Source records:
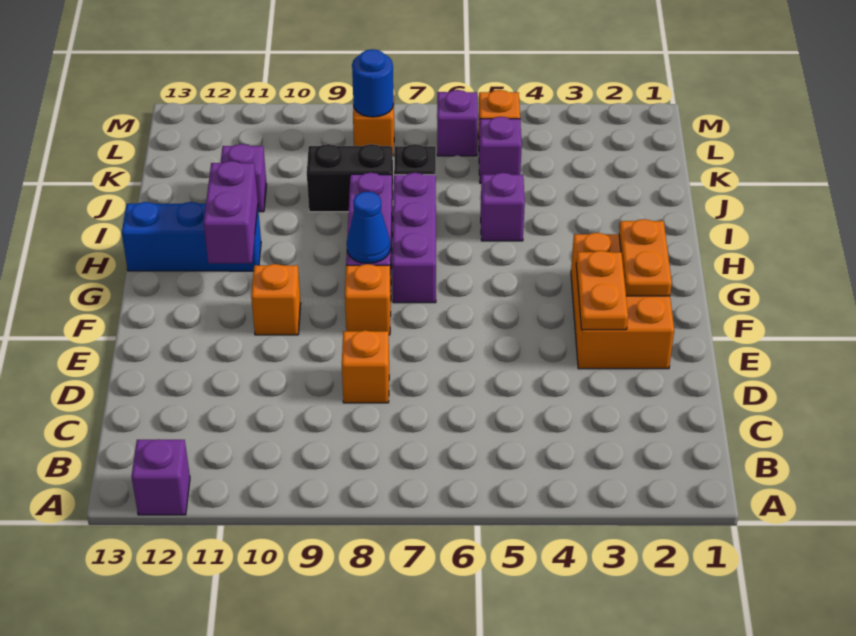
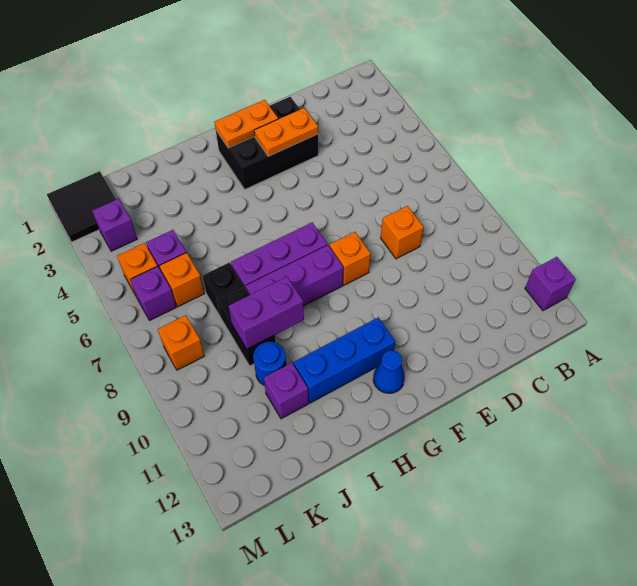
orange brick E2:G3 level 1 -> black brick E2:G3 level 1
orange brick F10 level 1 -> orange brick K6 level 1
blue cone G8 level 2 -> blue cone G12 level 1
purple brick G11:H11 level 2 -> purple brick I9:J9 level 2
blue brick H11:H13 level 1 -> blue brick G11:I11 level 1
purple brick I5 level 1 -> purple brick L3 level 1
none -> black tile L1:M2 level 1
blue round brick L8 level 2 -> blue round brick J10 level 1

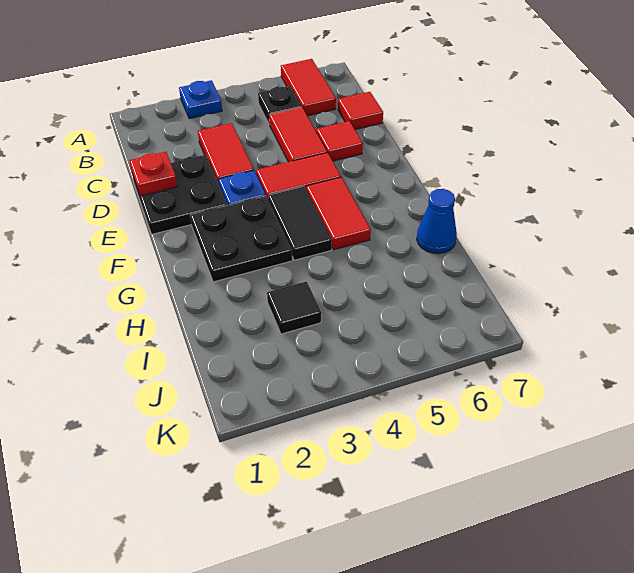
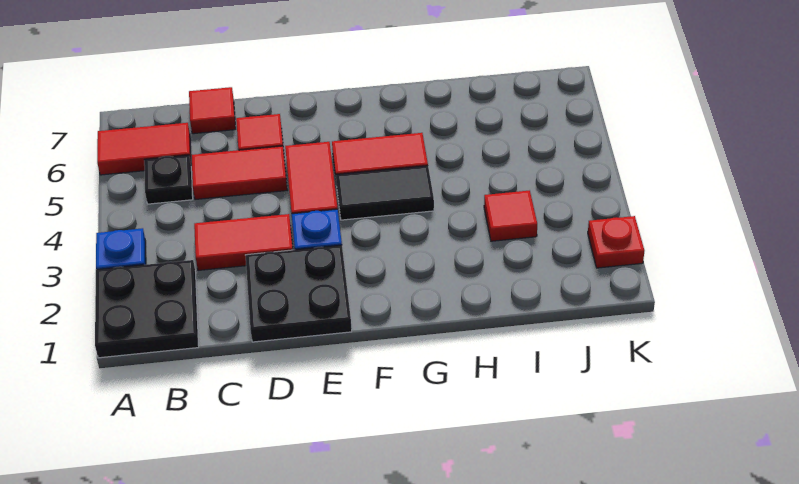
red plate D1 level 2 -> red plate K2 level 1
black plate F2:G3 level 1 -> black plate A1:B2 level 1
blue cone H7 level 1 -> none
black tile I3 level 1 -> red tile I3 level 1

**DIRECTIONS**
Without copying any images, transcribe the records exactly as they stand.

**RESULT OF THE TASK**
orange brick E2:G3 level 1 -> black brick E2:G3 level 1
orange brick F10 level 1 -> orange brick K6 level 1
blue cone G8 level 2 -> blue cone G12 level 1
purple brick G11:H11 level 2 -> purple brick I9:J9 level 2
blue brick H11:H13 level 1 -> blue brick G11:I11 level 1
purple brick I5 level 1 -> purple brick L3 level 1
none -> black tile L1:M2 level 1
blue round brick L8 level 2 -> blue round brick J10 level 1

red plate D1 level 2 -> red plate K2 level 1
black plate F2:G3 level 1 -> black plate A1:B2 level 1
blue cone H7 level 1 -> none
black tile I3 level 1 -> red tile I3 level 1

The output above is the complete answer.